**Required work:** Reproduce every one of the entries below verbatim, but leave the pictures out of your answer.

**Raw records:**
++++++++
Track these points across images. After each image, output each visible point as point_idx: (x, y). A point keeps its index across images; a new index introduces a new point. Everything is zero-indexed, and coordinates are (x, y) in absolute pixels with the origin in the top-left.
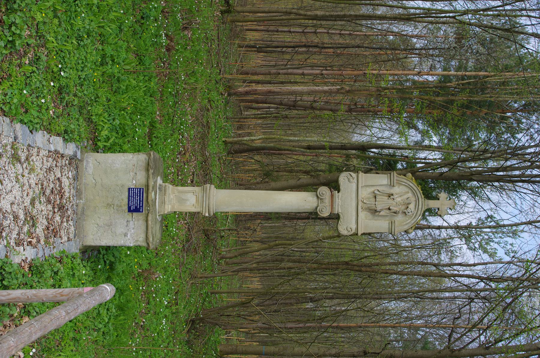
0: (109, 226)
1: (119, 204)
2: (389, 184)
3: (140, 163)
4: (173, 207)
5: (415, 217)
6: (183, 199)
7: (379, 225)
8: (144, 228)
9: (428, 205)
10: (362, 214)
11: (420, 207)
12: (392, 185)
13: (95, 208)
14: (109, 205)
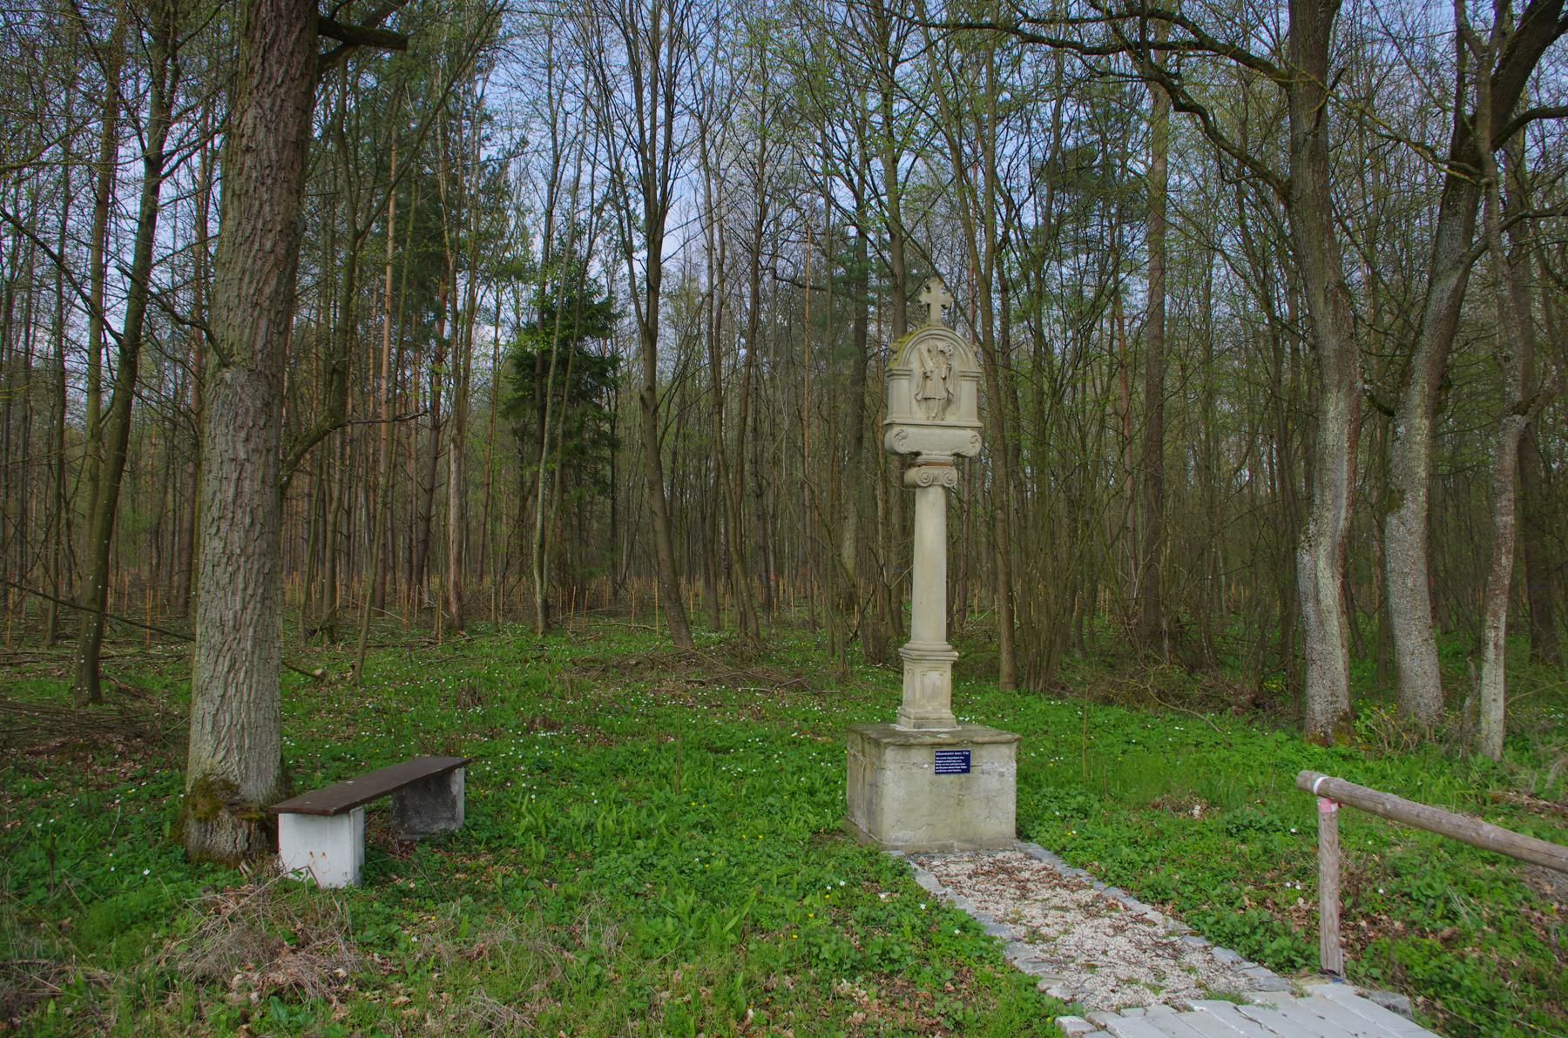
4: (944, 706)
6: (927, 689)
7: (967, 393)
8: (991, 748)
12: (909, 374)
14: (960, 803)
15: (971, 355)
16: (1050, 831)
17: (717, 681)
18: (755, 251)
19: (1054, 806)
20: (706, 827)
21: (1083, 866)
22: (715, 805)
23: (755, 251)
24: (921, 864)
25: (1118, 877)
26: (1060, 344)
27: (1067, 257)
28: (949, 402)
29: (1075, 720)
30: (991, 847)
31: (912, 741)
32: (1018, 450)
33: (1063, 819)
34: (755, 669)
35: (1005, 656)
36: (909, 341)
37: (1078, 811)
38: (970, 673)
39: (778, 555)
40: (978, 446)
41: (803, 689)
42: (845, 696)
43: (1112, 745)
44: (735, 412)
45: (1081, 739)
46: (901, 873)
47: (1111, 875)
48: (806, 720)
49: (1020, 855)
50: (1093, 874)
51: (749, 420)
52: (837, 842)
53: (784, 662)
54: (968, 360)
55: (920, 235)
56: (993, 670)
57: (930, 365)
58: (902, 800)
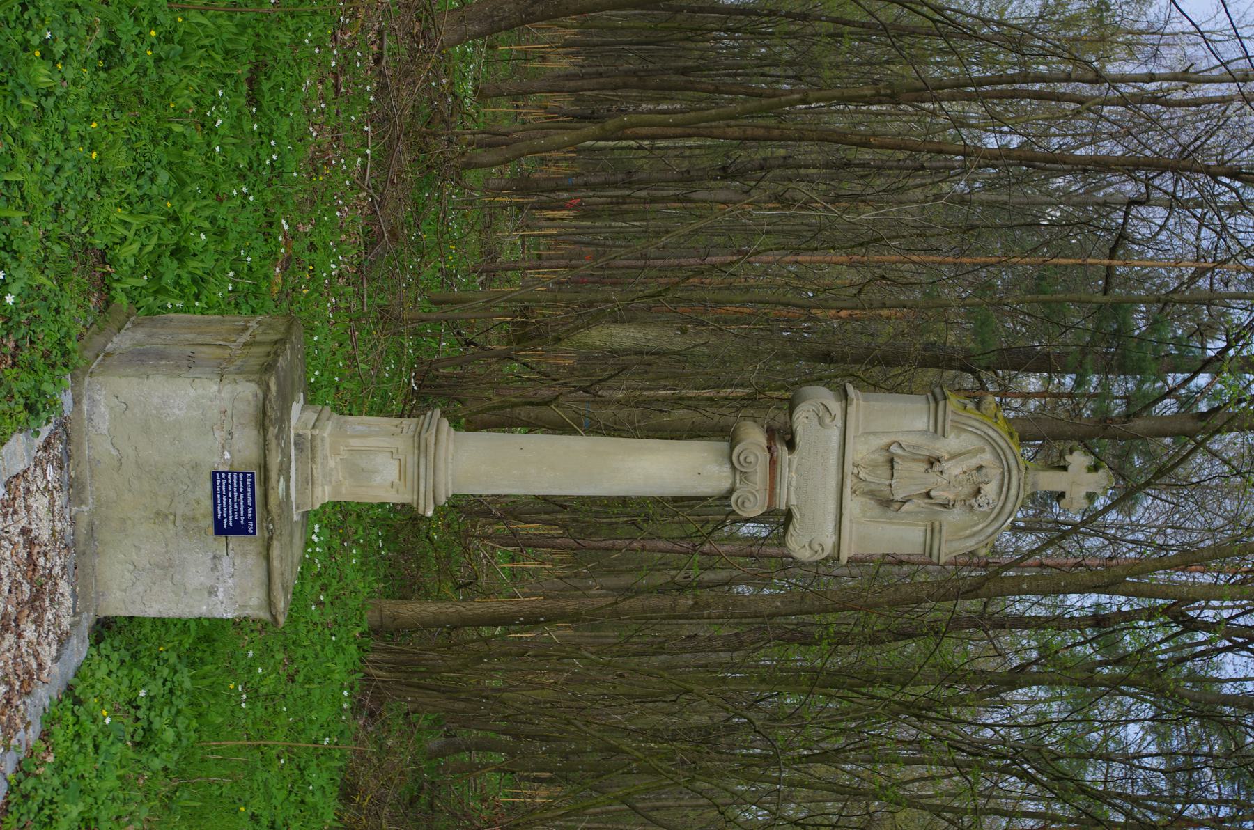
++++++++
**Result of this exercise:**
Track these points across images. After each image, output each visible point as point_idx: (x, y). A point keeps its index across images; a new index introduces a new point. Everything is zero-indexed, and coordinates are (x, y) in absolute pixels with the origin in the top-left.
0: (109, 226)
1: (119, 204)
2: (389, 184)
3: (140, 163)
4: (173, 207)
5: (415, 217)
6: (183, 199)
7: (379, 225)
8: (144, 228)
9: (428, 205)
10: (362, 214)
11: (420, 207)
12: (392, 185)
13: (95, 208)
14: (109, 205)
4: (944, 706)
6: (927, 689)
7: (967, 393)
8: (991, 748)
12: (909, 374)
14: (960, 803)
15: (971, 355)
16: (1050, 831)
17: (717, 681)
18: (755, 251)
19: (1054, 806)
20: (706, 827)
21: (1083, 866)
22: (715, 805)
23: (755, 251)
24: (921, 864)
25: (1118, 877)
26: (1060, 344)
27: (1067, 257)
28: (949, 402)
29: (1075, 720)
30: (991, 847)
31: (912, 741)
32: (1018, 450)
33: (1063, 819)
34: (755, 669)
35: (1005, 656)
36: (909, 341)
37: (1078, 811)
38: (970, 673)
39: (778, 555)
40: (978, 446)
41: (803, 689)
42: (845, 696)
43: (1112, 745)
44: (735, 412)
45: (1081, 739)
46: (901, 873)
47: (1111, 875)
48: (806, 720)
49: (1020, 855)
50: (1093, 874)
51: (749, 420)
52: (837, 842)
53: (784, 662)
54: (968, 360)
55: (920, 235)
56: (993, 670)
57: (930, 365)
58: (902, 800)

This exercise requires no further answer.